# Saved data entries:

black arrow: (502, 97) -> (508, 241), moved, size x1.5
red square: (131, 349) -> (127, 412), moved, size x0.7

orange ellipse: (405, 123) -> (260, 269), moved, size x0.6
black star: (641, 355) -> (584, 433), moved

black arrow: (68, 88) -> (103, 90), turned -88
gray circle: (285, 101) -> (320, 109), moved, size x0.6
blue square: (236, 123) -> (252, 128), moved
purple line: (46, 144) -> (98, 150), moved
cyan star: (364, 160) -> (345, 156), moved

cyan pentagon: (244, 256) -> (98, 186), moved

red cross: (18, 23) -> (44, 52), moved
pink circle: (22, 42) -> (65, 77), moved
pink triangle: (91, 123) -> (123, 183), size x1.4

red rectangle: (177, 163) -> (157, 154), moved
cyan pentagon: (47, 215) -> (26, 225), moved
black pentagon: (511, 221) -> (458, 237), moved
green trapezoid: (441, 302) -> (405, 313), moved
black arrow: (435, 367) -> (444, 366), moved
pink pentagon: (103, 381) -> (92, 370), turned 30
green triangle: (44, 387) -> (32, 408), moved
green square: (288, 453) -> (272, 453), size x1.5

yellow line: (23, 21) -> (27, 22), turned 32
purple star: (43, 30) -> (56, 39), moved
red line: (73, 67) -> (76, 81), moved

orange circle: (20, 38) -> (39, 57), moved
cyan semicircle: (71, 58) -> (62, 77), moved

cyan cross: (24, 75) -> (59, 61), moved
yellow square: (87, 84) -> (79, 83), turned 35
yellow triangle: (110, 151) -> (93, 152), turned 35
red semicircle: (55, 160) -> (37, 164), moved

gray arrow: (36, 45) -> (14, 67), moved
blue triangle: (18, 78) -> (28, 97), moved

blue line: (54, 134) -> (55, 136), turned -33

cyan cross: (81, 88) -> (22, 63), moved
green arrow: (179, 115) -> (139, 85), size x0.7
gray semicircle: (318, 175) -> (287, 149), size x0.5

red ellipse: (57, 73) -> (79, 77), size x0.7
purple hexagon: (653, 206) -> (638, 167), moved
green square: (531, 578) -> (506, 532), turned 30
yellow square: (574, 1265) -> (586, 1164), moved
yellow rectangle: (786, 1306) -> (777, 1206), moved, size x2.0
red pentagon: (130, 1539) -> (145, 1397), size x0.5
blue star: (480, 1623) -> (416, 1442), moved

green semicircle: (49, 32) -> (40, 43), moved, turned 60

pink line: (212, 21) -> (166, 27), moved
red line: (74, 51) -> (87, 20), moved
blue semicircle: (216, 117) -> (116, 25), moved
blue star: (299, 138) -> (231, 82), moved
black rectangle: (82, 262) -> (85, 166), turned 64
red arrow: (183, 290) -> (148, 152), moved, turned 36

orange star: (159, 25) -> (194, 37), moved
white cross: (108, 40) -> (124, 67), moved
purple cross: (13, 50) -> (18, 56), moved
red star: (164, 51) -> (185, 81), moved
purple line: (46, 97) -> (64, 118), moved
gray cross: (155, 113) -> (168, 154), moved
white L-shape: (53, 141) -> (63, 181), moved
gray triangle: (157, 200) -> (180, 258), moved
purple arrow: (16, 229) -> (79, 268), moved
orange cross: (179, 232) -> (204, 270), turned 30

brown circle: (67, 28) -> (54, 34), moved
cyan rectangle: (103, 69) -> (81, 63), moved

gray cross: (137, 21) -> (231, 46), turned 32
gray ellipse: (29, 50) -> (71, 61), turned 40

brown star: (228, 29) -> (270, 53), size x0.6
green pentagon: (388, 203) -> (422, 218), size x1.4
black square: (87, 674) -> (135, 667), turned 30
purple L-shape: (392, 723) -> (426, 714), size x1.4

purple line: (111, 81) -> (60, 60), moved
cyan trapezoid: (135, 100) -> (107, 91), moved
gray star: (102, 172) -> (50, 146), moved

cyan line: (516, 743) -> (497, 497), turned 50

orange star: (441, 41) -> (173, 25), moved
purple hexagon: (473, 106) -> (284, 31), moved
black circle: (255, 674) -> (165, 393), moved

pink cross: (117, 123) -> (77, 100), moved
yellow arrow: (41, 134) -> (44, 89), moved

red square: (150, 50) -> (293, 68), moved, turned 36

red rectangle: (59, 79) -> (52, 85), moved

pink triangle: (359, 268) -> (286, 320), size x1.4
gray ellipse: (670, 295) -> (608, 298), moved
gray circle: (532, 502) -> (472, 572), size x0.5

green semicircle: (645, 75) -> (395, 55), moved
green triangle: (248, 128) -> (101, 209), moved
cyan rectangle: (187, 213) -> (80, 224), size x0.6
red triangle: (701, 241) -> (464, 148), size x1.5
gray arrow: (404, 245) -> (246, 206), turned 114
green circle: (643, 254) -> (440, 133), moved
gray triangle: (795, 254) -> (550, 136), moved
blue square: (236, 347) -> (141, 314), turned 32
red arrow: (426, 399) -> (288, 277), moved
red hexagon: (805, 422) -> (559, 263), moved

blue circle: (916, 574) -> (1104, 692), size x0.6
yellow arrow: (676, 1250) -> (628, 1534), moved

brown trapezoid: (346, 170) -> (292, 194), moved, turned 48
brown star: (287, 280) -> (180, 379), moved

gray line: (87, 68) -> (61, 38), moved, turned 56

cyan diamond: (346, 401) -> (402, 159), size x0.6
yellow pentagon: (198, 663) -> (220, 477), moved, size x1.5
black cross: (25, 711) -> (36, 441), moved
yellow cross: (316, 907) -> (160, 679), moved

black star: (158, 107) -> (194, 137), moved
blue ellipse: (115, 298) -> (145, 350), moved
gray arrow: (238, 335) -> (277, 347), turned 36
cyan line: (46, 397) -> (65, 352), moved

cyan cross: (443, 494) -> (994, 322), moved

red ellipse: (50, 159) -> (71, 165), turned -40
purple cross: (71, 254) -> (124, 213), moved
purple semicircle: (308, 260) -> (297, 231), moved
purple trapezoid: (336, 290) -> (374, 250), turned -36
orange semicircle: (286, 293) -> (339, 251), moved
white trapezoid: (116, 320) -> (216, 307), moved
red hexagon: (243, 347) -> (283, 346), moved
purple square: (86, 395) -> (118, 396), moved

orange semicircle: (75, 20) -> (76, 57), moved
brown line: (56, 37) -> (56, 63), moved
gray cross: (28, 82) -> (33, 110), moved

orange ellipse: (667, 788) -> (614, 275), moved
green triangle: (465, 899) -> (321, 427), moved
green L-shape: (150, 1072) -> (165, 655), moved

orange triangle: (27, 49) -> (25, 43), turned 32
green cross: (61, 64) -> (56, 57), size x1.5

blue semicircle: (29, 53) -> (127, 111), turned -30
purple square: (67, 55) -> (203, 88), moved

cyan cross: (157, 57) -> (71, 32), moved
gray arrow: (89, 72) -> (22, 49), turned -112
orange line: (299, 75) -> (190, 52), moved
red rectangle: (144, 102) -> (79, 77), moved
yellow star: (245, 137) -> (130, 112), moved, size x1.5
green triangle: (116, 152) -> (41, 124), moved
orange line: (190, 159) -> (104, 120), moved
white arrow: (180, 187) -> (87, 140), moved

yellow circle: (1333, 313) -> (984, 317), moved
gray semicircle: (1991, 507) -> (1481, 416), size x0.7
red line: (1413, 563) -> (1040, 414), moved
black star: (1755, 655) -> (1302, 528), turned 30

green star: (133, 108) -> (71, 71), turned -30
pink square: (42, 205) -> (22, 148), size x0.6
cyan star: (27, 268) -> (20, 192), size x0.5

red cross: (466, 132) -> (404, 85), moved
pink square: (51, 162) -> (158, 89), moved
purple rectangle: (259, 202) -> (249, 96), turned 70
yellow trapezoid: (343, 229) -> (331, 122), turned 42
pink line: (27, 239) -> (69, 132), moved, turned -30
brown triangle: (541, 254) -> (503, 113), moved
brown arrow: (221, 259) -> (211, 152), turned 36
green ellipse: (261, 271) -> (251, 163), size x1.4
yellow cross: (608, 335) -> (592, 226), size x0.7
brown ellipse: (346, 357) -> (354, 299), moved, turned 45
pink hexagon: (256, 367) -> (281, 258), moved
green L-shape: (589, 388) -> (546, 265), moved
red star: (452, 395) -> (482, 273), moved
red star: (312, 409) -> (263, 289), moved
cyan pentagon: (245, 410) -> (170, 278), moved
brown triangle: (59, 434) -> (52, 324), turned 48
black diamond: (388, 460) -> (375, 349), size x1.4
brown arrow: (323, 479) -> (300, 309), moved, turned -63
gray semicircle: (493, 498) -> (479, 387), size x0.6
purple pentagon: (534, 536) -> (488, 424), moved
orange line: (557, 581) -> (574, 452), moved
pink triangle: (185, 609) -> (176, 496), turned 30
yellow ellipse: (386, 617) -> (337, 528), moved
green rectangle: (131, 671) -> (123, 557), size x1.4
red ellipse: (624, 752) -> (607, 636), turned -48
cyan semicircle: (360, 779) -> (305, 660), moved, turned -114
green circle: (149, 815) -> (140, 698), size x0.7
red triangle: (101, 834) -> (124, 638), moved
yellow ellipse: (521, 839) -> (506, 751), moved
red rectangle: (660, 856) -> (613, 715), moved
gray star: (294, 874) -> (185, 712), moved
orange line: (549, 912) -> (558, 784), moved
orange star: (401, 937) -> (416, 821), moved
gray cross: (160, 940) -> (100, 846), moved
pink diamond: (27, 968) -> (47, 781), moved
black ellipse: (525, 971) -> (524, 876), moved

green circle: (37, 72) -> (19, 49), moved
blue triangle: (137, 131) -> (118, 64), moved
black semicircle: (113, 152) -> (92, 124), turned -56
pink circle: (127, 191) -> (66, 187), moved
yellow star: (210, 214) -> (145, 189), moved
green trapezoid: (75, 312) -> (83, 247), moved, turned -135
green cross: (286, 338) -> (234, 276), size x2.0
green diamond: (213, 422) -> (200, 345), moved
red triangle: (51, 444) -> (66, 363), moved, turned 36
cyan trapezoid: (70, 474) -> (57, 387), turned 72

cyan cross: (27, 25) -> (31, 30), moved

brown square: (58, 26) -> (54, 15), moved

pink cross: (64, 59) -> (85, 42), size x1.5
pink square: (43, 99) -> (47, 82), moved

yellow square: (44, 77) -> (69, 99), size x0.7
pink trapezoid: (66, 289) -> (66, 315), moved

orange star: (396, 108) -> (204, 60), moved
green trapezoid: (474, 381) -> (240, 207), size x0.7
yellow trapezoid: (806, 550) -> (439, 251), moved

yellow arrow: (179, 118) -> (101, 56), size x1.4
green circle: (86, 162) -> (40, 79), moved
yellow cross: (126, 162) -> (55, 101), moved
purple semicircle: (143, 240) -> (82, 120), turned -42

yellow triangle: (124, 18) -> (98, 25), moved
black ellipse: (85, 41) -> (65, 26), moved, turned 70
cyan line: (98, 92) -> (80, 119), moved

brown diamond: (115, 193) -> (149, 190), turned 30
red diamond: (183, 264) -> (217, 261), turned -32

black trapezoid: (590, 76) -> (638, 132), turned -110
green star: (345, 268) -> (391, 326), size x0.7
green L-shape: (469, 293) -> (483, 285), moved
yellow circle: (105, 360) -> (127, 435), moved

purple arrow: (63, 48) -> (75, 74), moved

# Task details:
Go to the line with "yellow cross: (608, 335)" in the entries above and repeat every line from there through the line with "orange line: (557, 581) -> (574, 452), moved", exactly and with no other text.

# Completed exercise:
yellow cross: (608, 335) -> (592, 226), size x0.7
brown ellipse: (346, 357) -> (354, 299), moved, turned 45
pink hexagon: (256, 367) -> (281, 258), moved
green L-shape: (589, 388) -> (546, 265), moved
red star: (452, 395) -> (482, 273), moved
red star: (312, 409) -> (263, 289), moved
cyan pentagon: (245, 410) -> (170, 278), moved
brown triangle: (59, 434) -> (52, 324), turned 48
black diamond: (388, 460) -> (375, 349), size x1.4
brown arrow: (323, 479) -> (300, 309), moved, turned -63
gray semicircle: (493, 498) -> (479, 387), size x0.6
purple pentagon: (534, 536) -> (488, 424), moved
orange line: (557, 581) -> (574, 452), moved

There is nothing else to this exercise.